WORK INSTRUCTIONS → The required answer is each line in the entries below where "buffer" occurs.

ENTRIES SHOWN →
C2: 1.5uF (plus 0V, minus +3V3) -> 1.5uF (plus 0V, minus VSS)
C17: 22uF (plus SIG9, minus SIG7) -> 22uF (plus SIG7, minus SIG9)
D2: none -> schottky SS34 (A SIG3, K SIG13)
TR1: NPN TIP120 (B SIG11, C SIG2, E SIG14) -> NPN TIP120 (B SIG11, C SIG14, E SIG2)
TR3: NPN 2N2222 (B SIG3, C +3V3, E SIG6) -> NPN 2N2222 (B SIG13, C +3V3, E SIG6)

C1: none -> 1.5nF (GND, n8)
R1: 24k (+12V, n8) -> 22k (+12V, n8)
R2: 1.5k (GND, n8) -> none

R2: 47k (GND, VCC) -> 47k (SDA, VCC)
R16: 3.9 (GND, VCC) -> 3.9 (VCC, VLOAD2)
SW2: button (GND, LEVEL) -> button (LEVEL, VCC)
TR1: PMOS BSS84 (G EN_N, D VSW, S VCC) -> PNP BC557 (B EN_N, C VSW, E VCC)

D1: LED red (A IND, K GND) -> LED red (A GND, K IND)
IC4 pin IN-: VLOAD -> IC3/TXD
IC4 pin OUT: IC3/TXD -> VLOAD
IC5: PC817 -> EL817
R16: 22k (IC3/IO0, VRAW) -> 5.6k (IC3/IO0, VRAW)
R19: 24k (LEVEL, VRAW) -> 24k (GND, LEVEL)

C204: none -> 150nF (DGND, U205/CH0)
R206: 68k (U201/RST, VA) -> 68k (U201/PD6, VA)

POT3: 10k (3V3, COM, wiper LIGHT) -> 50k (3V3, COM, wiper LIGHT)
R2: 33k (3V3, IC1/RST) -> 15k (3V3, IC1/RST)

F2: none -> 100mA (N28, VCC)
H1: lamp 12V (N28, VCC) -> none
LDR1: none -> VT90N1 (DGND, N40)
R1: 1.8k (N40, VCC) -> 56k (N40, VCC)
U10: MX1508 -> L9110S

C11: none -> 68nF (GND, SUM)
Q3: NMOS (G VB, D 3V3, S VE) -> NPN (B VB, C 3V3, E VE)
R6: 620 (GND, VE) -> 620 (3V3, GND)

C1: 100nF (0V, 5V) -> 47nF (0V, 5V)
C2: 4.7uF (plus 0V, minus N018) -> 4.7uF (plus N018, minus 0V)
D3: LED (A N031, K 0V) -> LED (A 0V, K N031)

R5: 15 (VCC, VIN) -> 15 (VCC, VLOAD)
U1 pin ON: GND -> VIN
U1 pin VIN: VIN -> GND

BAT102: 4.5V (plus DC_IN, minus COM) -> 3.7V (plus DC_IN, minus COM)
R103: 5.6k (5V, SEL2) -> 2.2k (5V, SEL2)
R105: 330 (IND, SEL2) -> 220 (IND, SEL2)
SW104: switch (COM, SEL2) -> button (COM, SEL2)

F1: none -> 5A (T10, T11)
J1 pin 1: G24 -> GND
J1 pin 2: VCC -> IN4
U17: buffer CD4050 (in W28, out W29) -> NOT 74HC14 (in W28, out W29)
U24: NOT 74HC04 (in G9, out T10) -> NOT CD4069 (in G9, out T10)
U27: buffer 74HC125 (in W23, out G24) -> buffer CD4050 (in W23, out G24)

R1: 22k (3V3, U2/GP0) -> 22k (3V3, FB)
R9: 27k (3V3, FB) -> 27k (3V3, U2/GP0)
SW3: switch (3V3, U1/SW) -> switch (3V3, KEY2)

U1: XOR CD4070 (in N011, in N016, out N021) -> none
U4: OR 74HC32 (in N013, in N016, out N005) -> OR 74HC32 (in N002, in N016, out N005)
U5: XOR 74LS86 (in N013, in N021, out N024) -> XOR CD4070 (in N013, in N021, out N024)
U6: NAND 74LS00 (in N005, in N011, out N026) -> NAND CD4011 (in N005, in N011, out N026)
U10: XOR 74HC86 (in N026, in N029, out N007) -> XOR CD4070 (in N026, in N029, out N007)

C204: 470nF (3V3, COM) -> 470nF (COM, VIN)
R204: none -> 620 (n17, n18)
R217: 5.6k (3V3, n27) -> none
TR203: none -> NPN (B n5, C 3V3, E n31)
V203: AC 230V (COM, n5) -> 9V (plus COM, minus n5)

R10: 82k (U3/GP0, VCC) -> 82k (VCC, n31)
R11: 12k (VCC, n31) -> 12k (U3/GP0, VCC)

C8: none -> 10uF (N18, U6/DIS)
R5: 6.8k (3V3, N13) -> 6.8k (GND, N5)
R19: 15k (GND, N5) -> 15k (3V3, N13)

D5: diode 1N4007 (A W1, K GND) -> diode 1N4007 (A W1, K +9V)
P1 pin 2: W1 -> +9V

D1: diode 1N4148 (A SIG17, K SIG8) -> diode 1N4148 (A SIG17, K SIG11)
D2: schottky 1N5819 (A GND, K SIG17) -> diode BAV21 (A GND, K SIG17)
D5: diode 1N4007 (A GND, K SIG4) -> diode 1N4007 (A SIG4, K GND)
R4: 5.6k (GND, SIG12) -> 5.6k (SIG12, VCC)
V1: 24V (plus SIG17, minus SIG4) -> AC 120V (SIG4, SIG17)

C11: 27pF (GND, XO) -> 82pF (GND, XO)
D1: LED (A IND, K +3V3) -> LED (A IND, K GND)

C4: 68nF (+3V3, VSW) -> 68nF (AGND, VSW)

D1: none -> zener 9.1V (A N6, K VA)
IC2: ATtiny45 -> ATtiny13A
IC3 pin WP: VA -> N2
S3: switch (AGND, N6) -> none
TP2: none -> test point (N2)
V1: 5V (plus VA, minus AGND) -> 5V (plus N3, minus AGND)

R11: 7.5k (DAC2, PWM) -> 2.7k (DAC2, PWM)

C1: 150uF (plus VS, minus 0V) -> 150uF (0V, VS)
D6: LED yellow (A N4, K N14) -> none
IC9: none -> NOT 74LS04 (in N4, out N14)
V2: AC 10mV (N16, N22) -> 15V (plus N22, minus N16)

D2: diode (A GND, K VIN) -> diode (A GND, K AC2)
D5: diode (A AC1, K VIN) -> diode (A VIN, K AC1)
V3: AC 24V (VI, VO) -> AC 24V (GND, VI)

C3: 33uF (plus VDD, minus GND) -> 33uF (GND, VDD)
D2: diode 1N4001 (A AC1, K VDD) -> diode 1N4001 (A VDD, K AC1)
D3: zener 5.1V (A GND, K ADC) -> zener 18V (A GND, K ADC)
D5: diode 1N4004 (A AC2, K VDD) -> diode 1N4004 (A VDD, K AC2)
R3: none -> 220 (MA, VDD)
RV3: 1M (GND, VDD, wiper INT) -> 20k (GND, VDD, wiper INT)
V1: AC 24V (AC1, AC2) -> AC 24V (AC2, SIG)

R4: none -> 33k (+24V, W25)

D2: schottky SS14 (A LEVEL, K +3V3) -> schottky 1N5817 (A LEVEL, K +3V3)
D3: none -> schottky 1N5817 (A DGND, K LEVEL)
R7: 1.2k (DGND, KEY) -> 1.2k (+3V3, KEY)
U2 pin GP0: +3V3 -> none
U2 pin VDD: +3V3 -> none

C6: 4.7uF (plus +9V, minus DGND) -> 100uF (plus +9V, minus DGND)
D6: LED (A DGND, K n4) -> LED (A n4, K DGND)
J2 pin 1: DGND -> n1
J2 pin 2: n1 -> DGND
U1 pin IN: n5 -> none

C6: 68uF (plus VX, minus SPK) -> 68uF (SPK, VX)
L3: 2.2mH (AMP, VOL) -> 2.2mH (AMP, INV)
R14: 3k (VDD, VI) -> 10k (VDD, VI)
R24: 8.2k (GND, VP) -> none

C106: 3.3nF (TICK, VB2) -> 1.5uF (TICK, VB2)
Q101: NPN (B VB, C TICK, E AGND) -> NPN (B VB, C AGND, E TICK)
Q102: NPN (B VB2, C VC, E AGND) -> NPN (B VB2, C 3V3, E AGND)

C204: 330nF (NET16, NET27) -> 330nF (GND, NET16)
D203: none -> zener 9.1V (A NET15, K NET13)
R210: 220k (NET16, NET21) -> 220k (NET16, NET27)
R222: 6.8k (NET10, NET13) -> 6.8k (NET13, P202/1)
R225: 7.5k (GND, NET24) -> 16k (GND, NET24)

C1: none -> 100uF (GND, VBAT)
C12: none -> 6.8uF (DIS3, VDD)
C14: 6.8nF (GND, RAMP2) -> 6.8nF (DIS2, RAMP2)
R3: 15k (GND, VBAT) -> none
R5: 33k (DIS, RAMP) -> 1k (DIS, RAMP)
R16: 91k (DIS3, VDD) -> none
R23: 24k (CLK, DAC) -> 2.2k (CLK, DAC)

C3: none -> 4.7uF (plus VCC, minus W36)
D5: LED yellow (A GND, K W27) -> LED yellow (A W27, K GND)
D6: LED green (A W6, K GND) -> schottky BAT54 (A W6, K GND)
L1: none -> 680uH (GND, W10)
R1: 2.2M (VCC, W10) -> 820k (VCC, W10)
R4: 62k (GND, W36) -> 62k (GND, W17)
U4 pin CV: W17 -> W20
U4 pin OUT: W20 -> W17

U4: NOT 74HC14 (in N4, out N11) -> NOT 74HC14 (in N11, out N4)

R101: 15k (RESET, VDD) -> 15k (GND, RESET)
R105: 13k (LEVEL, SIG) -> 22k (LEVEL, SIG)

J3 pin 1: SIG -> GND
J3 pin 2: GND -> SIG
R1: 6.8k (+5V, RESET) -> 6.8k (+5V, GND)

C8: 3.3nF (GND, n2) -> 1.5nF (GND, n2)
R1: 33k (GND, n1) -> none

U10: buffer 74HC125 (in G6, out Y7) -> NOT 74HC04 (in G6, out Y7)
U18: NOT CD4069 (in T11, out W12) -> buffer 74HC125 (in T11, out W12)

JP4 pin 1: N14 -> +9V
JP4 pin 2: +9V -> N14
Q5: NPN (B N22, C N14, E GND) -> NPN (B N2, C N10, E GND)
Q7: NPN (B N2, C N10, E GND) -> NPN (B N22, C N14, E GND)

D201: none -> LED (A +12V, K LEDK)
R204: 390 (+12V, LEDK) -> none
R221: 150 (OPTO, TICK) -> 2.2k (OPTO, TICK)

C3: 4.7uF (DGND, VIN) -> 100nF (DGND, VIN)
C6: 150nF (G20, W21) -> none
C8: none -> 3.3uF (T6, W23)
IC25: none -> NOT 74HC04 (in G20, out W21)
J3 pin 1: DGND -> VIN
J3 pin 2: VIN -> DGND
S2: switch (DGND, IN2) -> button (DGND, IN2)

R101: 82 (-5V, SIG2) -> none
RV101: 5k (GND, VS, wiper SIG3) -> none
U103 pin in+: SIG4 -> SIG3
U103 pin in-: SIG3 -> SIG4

SOLUTION BELOW →
U17: buffer CD4050 (in W28, out W29) -> NOT 74HC14 (in W28, out W29)
U27: buffer 74HC125 (in W23, out G24) -> buffer CD4050 (in W23, out G24)
U10: buffer 74HC125 (in G6, out Y7) -> NOT 74HC04 (in G6, out Y7)
U18: NOT CD4069 (in T11, out W12) -> buffer 74HC125 (in T11, out W12)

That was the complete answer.